**TO DO**
Output all entries exactly as they appear and skip the pictures.

**EXERCISE DATA**

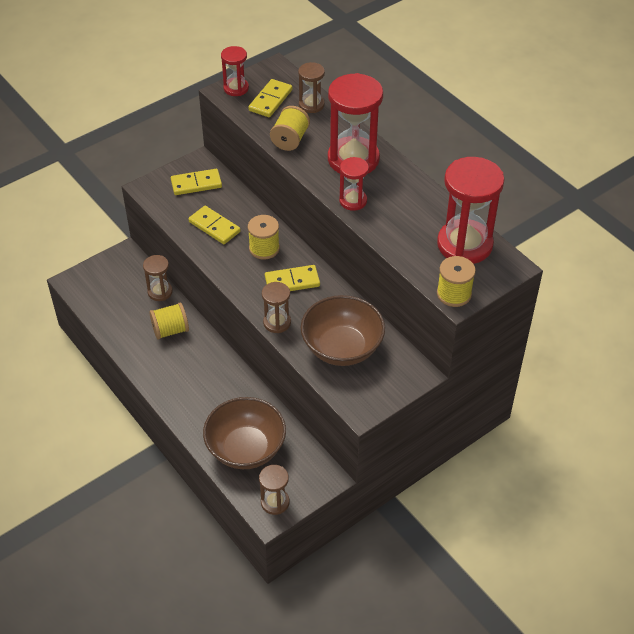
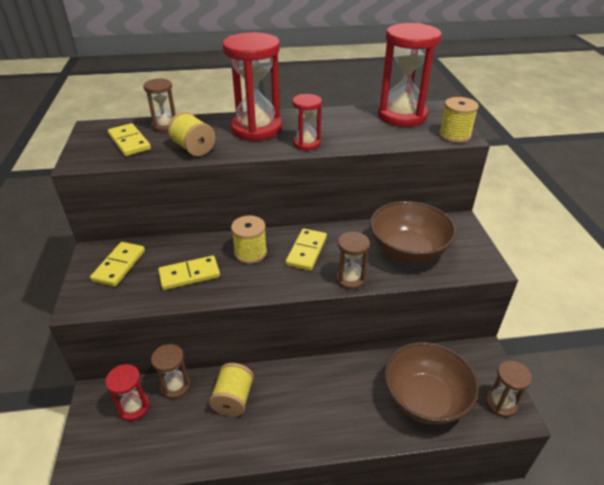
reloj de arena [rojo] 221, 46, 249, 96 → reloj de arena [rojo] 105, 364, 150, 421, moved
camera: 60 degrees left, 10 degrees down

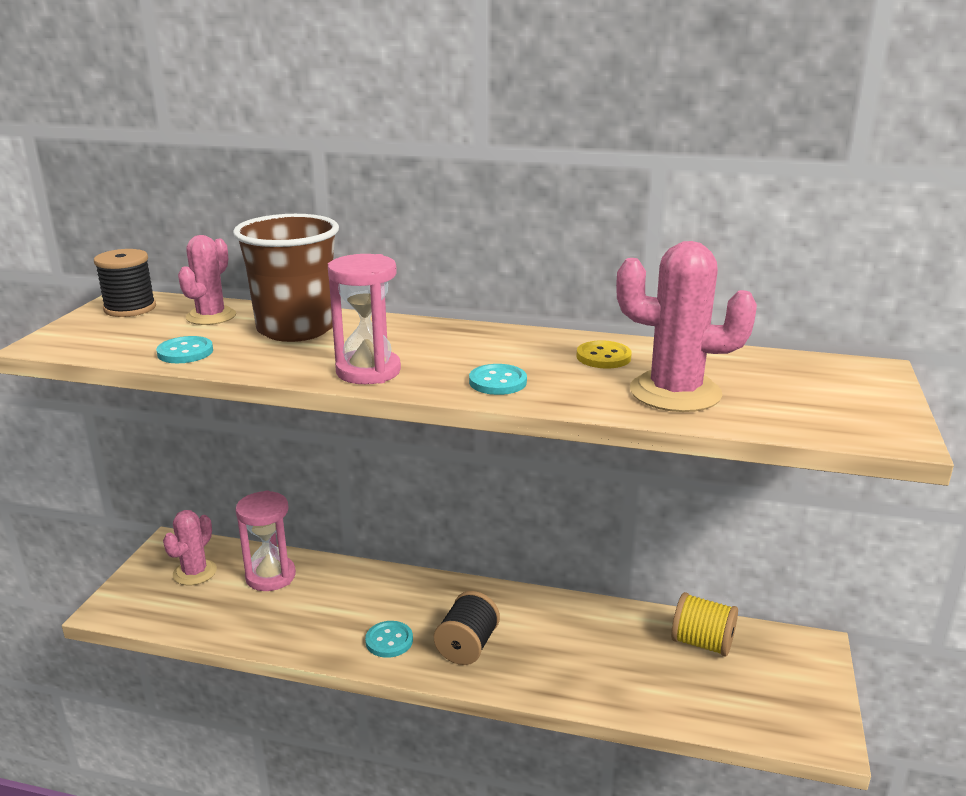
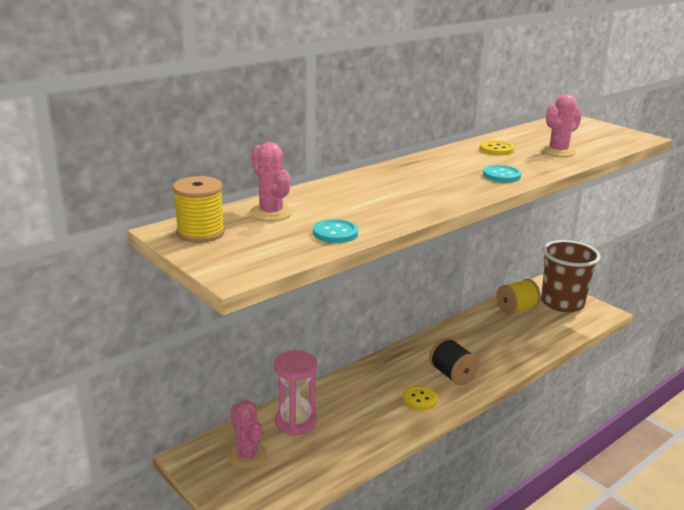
reloj de arena [rosa] 328, 254, 401, 384 → -
vaso [marrón] 233, 214, 339, 342 → vaso [marrón] 541, 240, 600, 312, moved
carrete [negro] 94, 249, 156, 317 → carrete [amarillo] 173, 176, 225, 243
botón [turquesa] 365, 621, 413, 658 → botón [amarillo] 403, 386, 438, 411
cactus [rosa] 616, 241, 757, 412 → cactus [rosa] 541, 94, 582, 157, x0.65
camera: 55 degrees left, 0 degrees up

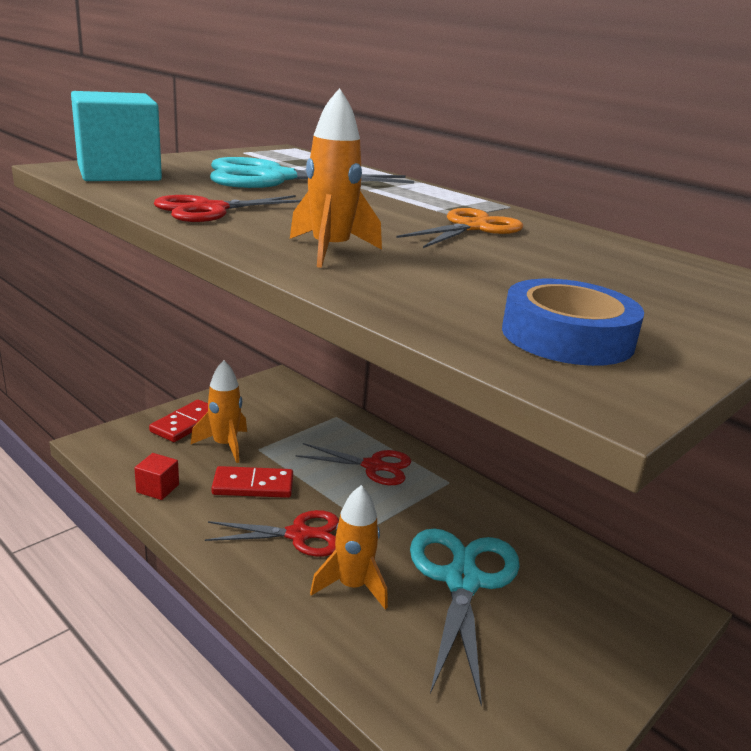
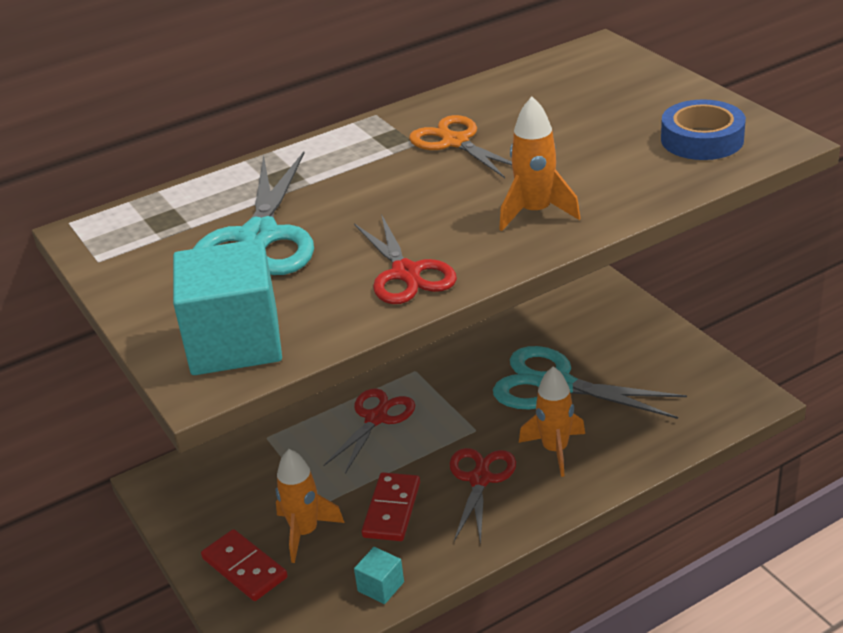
cubo [rojo] 134, 453, 179, 500 → cubo [turquesa] 354, 547, 404, 604
camera: 70 degrees left, 10 degrees up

**SOLUTION TO THE PROBLEM**
reloj de arena [rojo] 221, 46, 249, 96 → reloj de arena [rojo] 105, 364, 150, 421, moved
camera: 60 degrees left, 10 degrees down

reloj de arena [rosa] 328, 254, 401, 384 → -
vaso [marrón] 233, 214, 339, 342 → vaso [marrón] 541, 240, 600, 312, moved
carrete [negro] 94, 249, 156, 317 → carrete [amarillo] 173, 176, 225, 243
botón [turquesa] 365, 621, 413, 658 → botón [amarillo] 403, 386, 438, 411
cactus [rosa] 616, 241, 757, 412 → cactus [rosa] 541, 94, 582, 157, x0.65
camera: 55 degrees left, 0 degrees up

cubo [rojo] 134, 453, 179, 500 → cubo [turquesa] 354, 547, 404, 604
camera: 70 degrees left, 10 degrees up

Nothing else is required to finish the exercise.